Change detection data
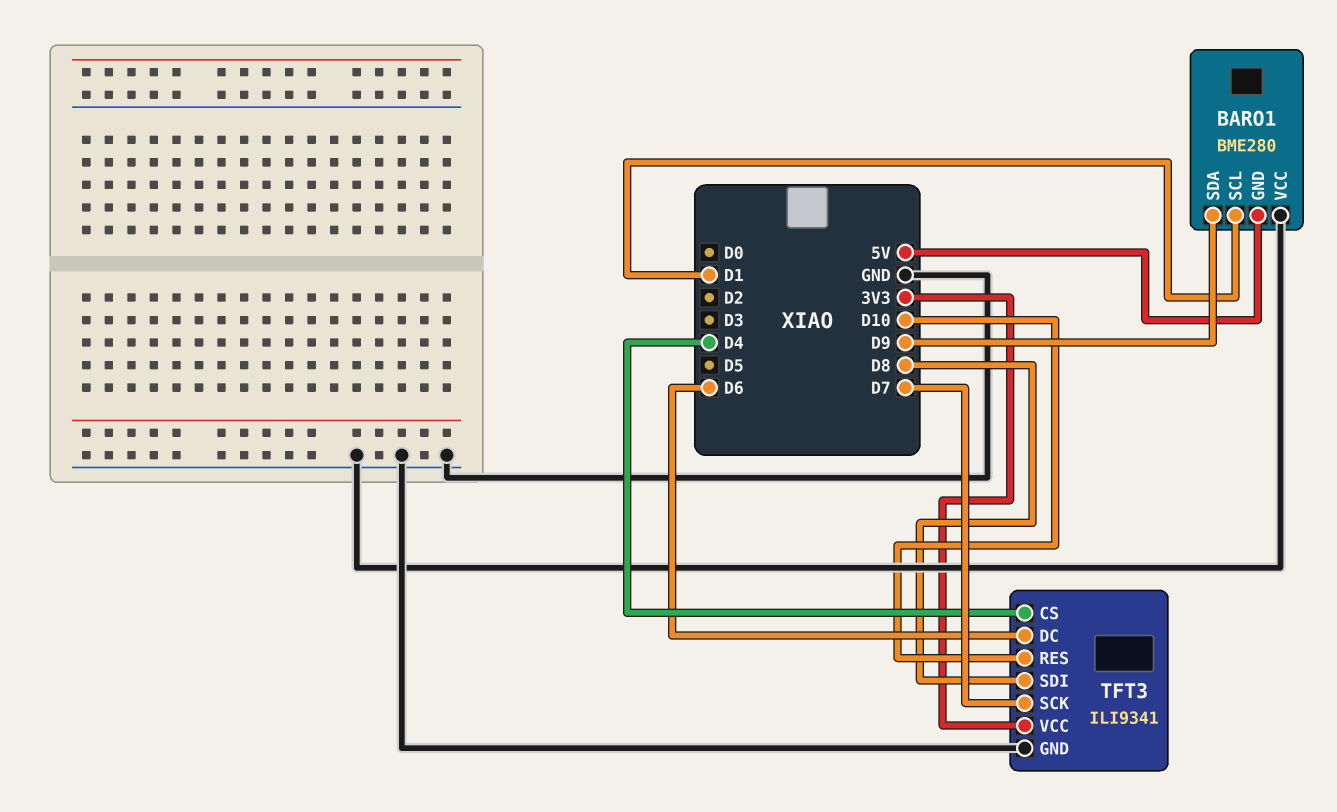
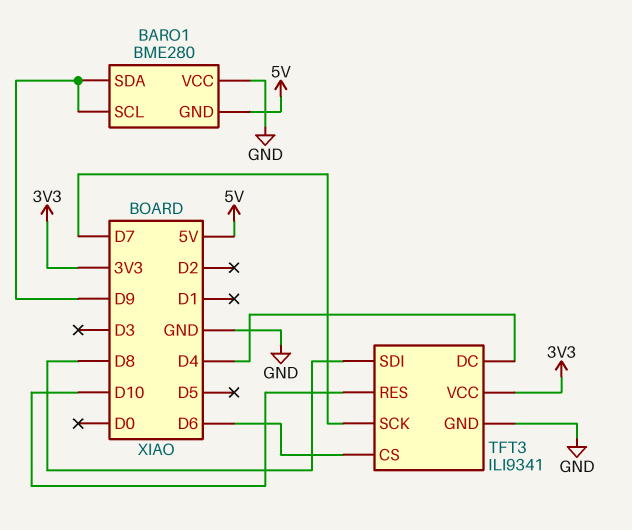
BARO1 pin SCL: D1 -> D9
TFT3 pin CS: D4 -> D6
TFT3 pin DC: D6 -> D4

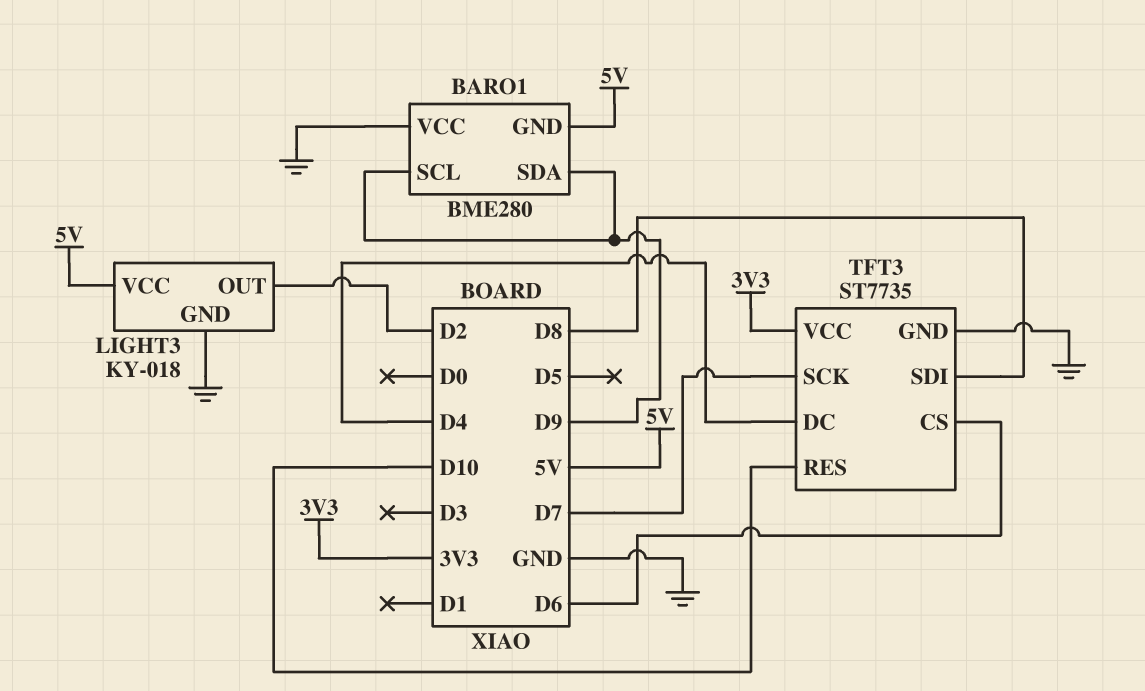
LIGHT3: none -> KY-018
LIGHT3 pin GND: none -> GND
LIGHT3 pin OUT: none -> D2
LIGHT3 pin VCC: none -> 5V
TFT3: ILI9341 -> ST7735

ASSIGNED TASK:
With pictures omitted, reproduce exactly the lines from the line containing "TFT3 pin DC: D6 -> D4" through the end of the data above.

ANSWER TO THIS TASK:
TFT3 pin DC: D6 -> D4

LIGHT3: none -> KY-018
LIGHT3 pin GND: none -> GND
LIGHT3 pin OUT: none -> D2
LIGHT3 pin VCC: none -> 5V
TFT3: ILI9341 -> ST7735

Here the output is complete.